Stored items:
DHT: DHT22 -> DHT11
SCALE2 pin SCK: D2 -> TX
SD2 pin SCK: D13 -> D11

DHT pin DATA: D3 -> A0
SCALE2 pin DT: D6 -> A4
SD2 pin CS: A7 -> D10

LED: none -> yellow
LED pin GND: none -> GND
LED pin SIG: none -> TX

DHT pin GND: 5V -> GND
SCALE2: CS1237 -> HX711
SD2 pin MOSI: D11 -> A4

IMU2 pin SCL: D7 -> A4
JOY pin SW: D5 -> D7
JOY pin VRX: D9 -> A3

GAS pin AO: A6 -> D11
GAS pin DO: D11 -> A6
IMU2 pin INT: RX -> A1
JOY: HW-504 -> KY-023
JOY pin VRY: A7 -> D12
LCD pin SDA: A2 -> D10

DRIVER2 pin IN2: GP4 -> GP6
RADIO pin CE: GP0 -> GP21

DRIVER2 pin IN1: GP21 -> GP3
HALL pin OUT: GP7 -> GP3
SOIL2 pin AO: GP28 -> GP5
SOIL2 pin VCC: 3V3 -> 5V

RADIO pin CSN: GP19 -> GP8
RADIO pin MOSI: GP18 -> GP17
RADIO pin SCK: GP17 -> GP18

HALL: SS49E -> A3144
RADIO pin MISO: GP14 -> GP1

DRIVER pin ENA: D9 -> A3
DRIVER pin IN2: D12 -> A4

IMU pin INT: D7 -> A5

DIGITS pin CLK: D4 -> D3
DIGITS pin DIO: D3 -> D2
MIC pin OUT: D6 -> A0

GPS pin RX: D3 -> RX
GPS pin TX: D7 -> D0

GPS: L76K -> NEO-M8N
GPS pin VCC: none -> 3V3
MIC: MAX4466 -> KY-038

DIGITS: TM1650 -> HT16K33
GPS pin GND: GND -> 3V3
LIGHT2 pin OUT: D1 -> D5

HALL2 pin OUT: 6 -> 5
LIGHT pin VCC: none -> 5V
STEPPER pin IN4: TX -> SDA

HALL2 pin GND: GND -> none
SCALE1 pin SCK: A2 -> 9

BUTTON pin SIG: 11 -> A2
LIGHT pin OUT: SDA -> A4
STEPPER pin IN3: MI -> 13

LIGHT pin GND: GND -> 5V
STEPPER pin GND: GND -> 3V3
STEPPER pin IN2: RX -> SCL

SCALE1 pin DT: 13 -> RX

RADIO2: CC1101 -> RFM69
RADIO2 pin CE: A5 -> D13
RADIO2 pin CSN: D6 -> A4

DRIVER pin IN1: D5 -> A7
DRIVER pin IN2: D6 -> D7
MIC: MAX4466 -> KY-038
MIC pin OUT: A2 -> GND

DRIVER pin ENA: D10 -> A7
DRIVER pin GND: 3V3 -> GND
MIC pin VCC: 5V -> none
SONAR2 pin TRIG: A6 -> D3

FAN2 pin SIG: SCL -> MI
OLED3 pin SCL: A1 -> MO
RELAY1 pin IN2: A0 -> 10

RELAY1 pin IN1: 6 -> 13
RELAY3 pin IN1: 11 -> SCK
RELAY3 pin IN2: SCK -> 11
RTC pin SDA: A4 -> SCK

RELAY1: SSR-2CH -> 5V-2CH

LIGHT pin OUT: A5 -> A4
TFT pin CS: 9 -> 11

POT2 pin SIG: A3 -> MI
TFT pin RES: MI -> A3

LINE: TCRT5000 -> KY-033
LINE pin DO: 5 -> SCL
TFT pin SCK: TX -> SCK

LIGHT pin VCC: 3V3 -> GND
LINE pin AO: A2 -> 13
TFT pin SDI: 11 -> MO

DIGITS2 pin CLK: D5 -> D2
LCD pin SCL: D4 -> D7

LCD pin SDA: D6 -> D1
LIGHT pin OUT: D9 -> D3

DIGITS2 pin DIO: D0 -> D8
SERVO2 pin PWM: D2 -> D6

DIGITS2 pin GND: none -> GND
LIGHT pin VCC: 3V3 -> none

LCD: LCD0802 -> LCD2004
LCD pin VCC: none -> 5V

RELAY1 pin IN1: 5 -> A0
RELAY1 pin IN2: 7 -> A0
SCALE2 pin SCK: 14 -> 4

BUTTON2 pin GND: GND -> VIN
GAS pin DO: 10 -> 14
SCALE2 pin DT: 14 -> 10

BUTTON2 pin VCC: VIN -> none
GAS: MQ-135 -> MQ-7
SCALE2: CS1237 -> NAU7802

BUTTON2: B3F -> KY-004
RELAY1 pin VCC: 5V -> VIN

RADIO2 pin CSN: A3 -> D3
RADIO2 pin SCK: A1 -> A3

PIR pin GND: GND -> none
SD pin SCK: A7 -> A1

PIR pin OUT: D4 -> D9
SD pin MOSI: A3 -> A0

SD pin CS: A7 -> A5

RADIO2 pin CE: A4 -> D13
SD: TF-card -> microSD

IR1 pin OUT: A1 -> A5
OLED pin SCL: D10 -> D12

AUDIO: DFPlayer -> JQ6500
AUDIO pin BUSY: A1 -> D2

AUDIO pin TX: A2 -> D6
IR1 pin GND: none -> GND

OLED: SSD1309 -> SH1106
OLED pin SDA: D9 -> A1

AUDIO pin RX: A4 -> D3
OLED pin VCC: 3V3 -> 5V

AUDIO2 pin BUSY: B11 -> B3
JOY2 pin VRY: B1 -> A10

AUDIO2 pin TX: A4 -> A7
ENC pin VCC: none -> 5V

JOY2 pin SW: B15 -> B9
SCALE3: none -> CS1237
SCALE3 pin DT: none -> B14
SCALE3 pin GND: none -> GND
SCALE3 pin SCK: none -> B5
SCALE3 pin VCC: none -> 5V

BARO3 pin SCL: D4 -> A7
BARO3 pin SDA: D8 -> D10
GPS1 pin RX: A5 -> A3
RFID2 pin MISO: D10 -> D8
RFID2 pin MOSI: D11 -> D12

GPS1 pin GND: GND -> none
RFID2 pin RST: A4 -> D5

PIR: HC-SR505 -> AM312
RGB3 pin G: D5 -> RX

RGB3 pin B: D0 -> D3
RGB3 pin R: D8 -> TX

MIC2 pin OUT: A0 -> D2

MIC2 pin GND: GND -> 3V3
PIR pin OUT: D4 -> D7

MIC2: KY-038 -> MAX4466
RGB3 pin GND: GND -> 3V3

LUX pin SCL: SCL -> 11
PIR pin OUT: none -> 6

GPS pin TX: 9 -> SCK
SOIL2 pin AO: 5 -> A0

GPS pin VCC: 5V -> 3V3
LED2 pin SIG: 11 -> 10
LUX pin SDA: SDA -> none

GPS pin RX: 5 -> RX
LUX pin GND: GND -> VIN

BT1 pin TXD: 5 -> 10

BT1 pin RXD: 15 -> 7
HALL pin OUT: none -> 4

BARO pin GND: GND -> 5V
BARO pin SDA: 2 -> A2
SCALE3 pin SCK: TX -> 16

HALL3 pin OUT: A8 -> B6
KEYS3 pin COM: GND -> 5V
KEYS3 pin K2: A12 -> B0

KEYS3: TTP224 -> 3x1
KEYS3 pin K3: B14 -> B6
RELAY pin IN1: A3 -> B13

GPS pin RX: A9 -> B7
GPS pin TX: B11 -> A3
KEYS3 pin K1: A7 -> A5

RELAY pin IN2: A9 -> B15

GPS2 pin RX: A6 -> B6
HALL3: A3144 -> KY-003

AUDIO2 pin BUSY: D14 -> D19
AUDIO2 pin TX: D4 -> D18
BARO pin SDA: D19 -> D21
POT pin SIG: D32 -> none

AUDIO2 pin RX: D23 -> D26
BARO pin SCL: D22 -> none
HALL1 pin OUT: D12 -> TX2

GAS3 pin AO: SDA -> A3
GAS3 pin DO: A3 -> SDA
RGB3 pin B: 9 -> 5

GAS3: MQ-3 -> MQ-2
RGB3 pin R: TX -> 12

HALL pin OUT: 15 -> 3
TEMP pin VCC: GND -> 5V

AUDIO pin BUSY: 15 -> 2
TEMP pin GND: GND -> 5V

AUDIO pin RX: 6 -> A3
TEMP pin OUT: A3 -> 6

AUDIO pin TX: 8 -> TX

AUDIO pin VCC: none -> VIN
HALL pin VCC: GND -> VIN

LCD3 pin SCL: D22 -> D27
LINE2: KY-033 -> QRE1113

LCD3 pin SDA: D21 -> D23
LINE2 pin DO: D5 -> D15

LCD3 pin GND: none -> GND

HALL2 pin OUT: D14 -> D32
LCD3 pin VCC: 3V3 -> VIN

Task goal - Where the data above reaches the line holding "BUTTON pin SIG: 11 -> A2", begin printing, and stop after the line holding "MIC pin OUT: A2 -> GND". Each line must be reproduced exactly, with nothing else added.

Written response -
BUTTON pin SIG: 11 -> A2
LIGHT pin OUT: SDA -> A4
STEPPER pin IN3: MI -> 13

LIGHT pin GND: GND -> 5V
STEPPER pin GND: GND -> 3V3
STEPPER pin IN2: RX -> SCL

SCALE1 pin DT: 13 -> RX

RADIO2: CC1101 -> RFM69
RADIO2 pin CE: A5 -> D13
RADIO2 pin CSN: D6 -> A4

DRIVER pin IN1: D5 -> A7
DRIVER pin IN2: D6 -> D7
MIC: MAX4466 -> KY-038
MIC pin OUT: A2 -> GND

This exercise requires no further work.